■ Work instructions
Copy out all the records exactly.
>> start
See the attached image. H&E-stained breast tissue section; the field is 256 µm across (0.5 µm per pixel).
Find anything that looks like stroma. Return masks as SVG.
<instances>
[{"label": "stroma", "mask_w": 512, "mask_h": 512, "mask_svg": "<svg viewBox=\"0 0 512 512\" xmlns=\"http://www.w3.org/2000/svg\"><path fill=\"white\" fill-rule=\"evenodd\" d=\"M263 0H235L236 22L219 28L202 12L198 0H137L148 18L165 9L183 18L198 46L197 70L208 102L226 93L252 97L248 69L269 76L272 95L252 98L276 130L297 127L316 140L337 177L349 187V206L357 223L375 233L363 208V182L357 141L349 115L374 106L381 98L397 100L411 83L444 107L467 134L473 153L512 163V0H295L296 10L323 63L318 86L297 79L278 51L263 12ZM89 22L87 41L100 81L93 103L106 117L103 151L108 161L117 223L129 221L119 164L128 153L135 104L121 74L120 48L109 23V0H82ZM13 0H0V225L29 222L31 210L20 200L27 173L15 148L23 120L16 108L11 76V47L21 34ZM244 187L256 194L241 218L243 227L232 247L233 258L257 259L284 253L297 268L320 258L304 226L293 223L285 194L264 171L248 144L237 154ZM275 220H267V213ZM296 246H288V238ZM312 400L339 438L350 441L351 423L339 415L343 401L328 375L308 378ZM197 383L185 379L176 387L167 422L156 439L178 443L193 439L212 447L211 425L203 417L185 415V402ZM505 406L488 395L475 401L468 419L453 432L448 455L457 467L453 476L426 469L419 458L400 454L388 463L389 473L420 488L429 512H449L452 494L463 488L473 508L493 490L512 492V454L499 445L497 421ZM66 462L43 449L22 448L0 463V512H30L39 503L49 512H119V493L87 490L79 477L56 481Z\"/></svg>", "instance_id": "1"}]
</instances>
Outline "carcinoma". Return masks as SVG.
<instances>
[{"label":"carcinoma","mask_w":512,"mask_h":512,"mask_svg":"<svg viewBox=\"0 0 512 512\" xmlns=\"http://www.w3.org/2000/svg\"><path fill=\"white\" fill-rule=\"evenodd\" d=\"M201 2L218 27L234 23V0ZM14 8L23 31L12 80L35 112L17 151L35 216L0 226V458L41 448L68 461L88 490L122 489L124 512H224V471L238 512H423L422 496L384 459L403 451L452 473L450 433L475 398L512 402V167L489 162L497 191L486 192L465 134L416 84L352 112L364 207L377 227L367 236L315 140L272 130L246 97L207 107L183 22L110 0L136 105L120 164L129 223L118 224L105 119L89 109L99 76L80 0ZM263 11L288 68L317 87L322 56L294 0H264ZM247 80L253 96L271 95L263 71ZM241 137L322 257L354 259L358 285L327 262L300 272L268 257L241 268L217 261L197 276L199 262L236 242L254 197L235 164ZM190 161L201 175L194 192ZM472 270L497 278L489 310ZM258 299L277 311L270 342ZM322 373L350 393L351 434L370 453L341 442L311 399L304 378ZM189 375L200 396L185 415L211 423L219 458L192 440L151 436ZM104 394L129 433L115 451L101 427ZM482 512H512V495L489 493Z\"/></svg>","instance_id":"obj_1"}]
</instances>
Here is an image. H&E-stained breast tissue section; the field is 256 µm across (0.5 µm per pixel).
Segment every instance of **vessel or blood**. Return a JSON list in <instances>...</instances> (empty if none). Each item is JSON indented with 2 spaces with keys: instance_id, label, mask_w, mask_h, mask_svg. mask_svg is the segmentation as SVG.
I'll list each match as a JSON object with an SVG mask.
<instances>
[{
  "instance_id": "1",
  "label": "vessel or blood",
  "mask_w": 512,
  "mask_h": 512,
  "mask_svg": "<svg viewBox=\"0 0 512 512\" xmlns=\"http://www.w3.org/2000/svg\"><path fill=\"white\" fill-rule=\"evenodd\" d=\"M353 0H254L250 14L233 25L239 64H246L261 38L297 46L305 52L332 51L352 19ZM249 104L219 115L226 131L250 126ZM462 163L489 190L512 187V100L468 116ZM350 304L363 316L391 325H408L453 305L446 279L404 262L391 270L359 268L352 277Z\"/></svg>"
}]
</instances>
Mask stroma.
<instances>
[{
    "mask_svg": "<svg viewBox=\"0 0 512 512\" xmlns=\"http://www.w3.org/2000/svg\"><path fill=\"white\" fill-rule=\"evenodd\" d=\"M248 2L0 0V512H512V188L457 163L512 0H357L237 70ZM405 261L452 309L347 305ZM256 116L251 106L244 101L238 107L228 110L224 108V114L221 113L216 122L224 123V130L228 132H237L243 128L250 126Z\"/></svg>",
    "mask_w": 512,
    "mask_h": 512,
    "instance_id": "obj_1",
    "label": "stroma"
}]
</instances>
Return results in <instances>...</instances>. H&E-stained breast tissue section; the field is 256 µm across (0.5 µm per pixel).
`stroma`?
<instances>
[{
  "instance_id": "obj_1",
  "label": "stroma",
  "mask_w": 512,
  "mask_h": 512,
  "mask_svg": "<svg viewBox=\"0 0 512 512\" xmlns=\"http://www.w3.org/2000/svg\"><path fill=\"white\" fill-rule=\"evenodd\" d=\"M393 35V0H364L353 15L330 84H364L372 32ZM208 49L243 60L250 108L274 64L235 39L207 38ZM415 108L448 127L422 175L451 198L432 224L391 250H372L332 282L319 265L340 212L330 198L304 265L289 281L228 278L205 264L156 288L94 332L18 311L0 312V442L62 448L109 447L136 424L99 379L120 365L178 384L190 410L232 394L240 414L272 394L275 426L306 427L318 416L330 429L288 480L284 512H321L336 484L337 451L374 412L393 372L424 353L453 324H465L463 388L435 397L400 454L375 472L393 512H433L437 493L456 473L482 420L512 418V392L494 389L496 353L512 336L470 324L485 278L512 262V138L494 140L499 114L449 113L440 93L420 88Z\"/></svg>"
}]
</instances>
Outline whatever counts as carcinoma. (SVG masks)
>> end
■ Complete answer
See the attached image. H&E-stained breast tissue section; the field is 256 µm across (0.5 µm per pixel).
Find anything that looks like stroma. Return masks as SVG.
<instances>
[{"label": "stroma", "mask_w": 512, "mask_h": 512, "mask_svg": "<svg viewBox=\"0 0 512 512\" xmlns=\"http://www.w3.org/2000/svg\"><path fill=\"white\" fill-rule=\"evenodd\" d=\"M263 0H235L236 22L219 28L202 12L198 0H137L148 18L165 9L183 18L198 46L197 70L208 102L226 93L252 97L248 69L269 76L272 95L252 98L276 130L297 127L316 140L337 177L349 187V206L357 223L375 233L363 208V182L357 141L349 115L374 106L381 98L397 100L411 83L444 107L467 134L473 153L512 163V0H295L296 10L323 63L318 86L297 79L278 51L263 12ZM89 22L87 41L100 81L93 103L106 117L103 151L108 161L117 223L129 221L119 164L128 153L135 104L121 74L120 48L109 23V0H82ZM13 0H0V225L29 222L31 210L20 200L27 173L15 148L23 120L16 108L11 76V47L21 34ZM244 187L256 194L241 218L243 227L232 247L233 258L257 259L284 253L297 268L320 258L304 226L293 223L285 194L264 171L248 144L237 154ZM275 220H267V213ZM296 246H288V238ZM312 400L339 438L350 441L351 423L339 415L343 401L328 375L308 378ZM197 383L185 379L176 387L167 422L156 439L178 443L193 439L212 447L211 425L203 417L185 415V402ZM505 406L488 395L475 401L468 419L453 432L448 455L457 467L453 476L426 469L419 458L400 454L388 463L389 473L420 488L429 512H449L452 494L463 488L473 508L493 490L512 492V454L499 445L497 421ZM66 462L43 449L22 448L0 463V512H30L39 503L49 512H119V493L87 490L79 477L56 481Z\"/></svg>", "instance_id": "1"}]
</instances>
Outline "carcinoma". Return masks as SVG.
<instances>
[{"label":"carcinoma","mask_w":512,"mask_h":512,"mask_svg":"<svg viewBox=\"0 0 512 512\" xmlns=\"http://www.w3.org/2000/svg\"><path fill=\"white\" fill-rule=\"evenodd\" d=\"M201 2L218 27L234 23V0ZM14 8L23 31L12 80L35 112L17 151L35 216L0 226V458L41 448L68 461L88 490L122 489L124 512H224V471L238 512H423L422 496L384 459L403 451L452 473L450 433L475 398L512 402V167L489 162L497 191L486 192L465 134L416 84L352 112L364 207L377 227L367 236L315 140L272 130L246 97L207 107L183 22L110 0L136 105L120 164L129 223L118 224L105 119L89 109L99 76L80 0ZM263 11L288 68L317 87L322 56L294 0H264ZM247 80L253 96L271 95L263 71ZM241 137L322 257L354 259L358 285L327 262L300 272L268 257L241 268L217 261L197 276L199 262L236 242L254 197L235 164ZM190 161L201 175L194 192ZM472 270L497 278L489 310ZM258 299L277 311L270 342ZM322 373L350 393L351 434L370 453L341 442L311 399L304 378ZM189 375L200 396L185 415L211 423L219 458L192 440L151 436ZM104 394L129 433L115 451L101 427ZM482 512H512V495L489 493Z\"/></svg>","instance_id":"obj_1"}]
</instances>
Here is an image. H&E-stained breast tissue section; the field is 256 µm across (0.5 µm per pixel).
Segment every instance of **vessel or blood**. Return a JSON list in <instances>...</instances> (empty if none). Each item is JSON indented with 2 spaces with keys: instance_id, label, mask_w, mask_h, mask_svg. mask_svg is the segmentation as SVG.
I'll list each match as a JSON object with an SVG mask.
<instances>
[{
  "instance_id": "1",
  "label": "vessel or blood",
  "mask_w": 512,
  "mask_h": 512,
  "mask_svg": "<svg viewBox=\"0 0 512 512\" xmlns=\"http://www.w3.org/2000/svg\"><path fill=\"white\" fill-rule=\"evenodd\" d=\"M353 0H254L250 14L233 25L239 64H246L261 38L297 46L305 52L332 51L352 19ZM249 104L219 115L226 131L250 126ZM462 163L489 190L512 187V100L468 116ZM350 304L363 316L391 325H408L453 305L446 279L404 262L391 270L359 268L352 277Z\"/></svg>"
}]
</instances>
Mask stroma.
<instances>
[{
    "mask_svg": "<svg viewBox=\"0 0 512 512\" xmlns=\"http://www.w3.org/2000/svg\"><path fill=\"white\" fill-rule=\"evenodd\" d=\"M248 2L0 0V512H512V188L457 163L512 0H357L237 70ZM405 261L452 309L347 305ZM256 116L251 106L244 101L238 107L228 110L224 108V114L221 113L216 122L224 123V130L228 132H237L243 128L250 126Z\"/></svg>",
    "mask_w": 512,
    "mask_h": 512,
    "instance_id": "obj_1",
    "label": "stroma"
}]
</instances>
Return results in <instances>...</instances>. H&E-stained breast tissue section; the field is 256 µm across (0.5 µm per pixel).
`stroma`?
<instances>
[{
  "instance_id": "obj_1",
  "label": "stroma",
  "mask_w": 512,
  "mask_h": 512,
  "mask_svg": "<svg viewBox=\"0 0 512 512\" xmlns=\"http://www.w3.org/2000/svg\"><path fill=\"white\" fill-rule=\"evenodd\" d=\"M393 35V0H364L353 15L330 84H364L372 32ZM208 49L243 60L250 108L274 64L235 39L207 38ZM415 108L448 127L422 175L451 198L432 224L391 250H372L332 282L319 265L340 212L330 198L304 265L289 281L228 278L205 264L156 288L94 332L18 311L0 312V442L62 448L109 447L136 424L99 379L120 365L178 384L190 410L232 394L240 414L272 394L275 426L306 427L318 416L330 429L288 480L284 512H321L336 484L337 451L374 412L393 372L424 353L453 324H465L463 388L435 397L400 454L375 472L393 512H433L437 493L456 473L482 420L512 418V392L494 389L496 353L512 336L470 324L485 278L512 262V138L494 140L499 114L449 113L440 93L420 88Z\"/></svg>"
}]
</instances>
Outline whatever counts as carcinoma. (SVG masks)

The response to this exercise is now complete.